§ Information supplied:
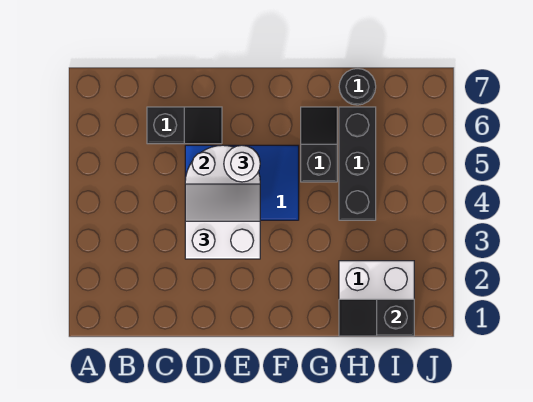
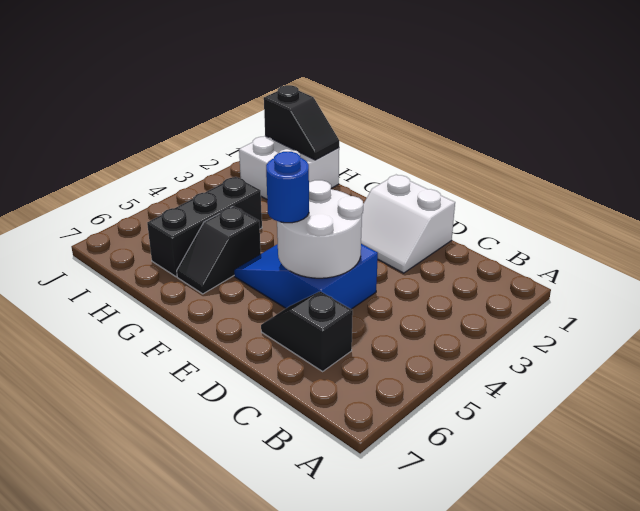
white slope D3:E4 level 3 top 3 -> white slope D1:E2 level 1 top 1
white round brick E5 level 3 -> blue round brick E5 level 3
black round brick H7 level 1 -> none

§ Aim of the task: Only the pictures are dropped when you print the material; everything else is copied exactly.

§ Response to this task:
white slope D3:E4 level 3 top 3 -> white slope D1:E2 level 1 top 1
white round brick E5 level 3 -> blue round brick E5 level 3
black round brick H7 level 1 -> none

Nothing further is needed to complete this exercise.